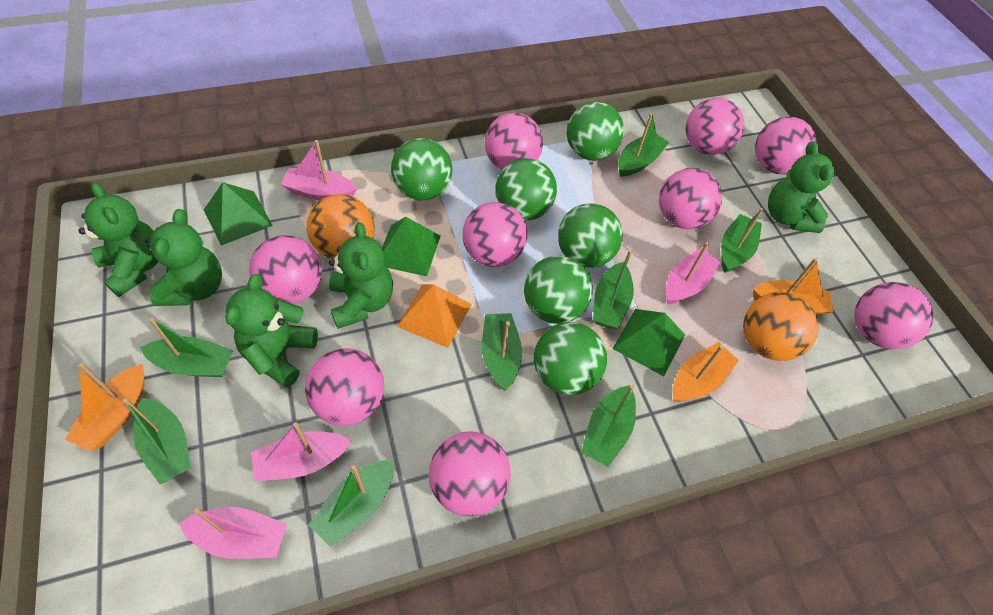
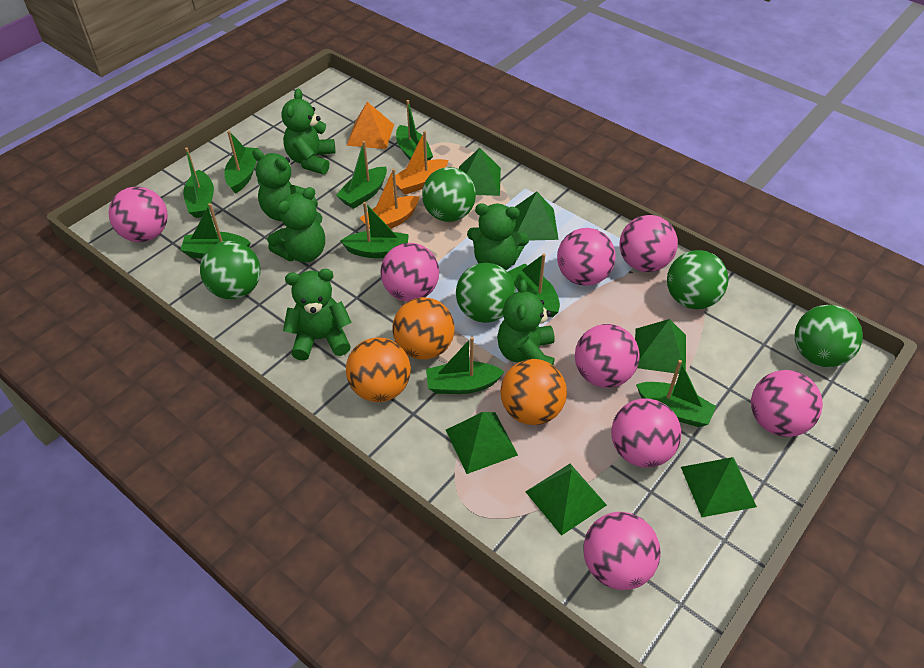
green ball: 6 -> 5
green boat: 8 -> 9
green pyramid: 3 -> 6
green teddy bear: 5 -> 6
orange ball: 2 -> 3
orange boat: 3 -> 2
pink ball: 9 -> 8
pink boat: 4 -> 0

□ □ □ □ □ □ □

## EXERCISE GOAL
Please copy every line of the records above in which "green" appears.

## RESPONSE FOR THIS EXERCISE
green ball: 6 -> 5
green boat: 8 -> 9
green pyramid: 3 -> 6
green teddy bear: 5 -> 6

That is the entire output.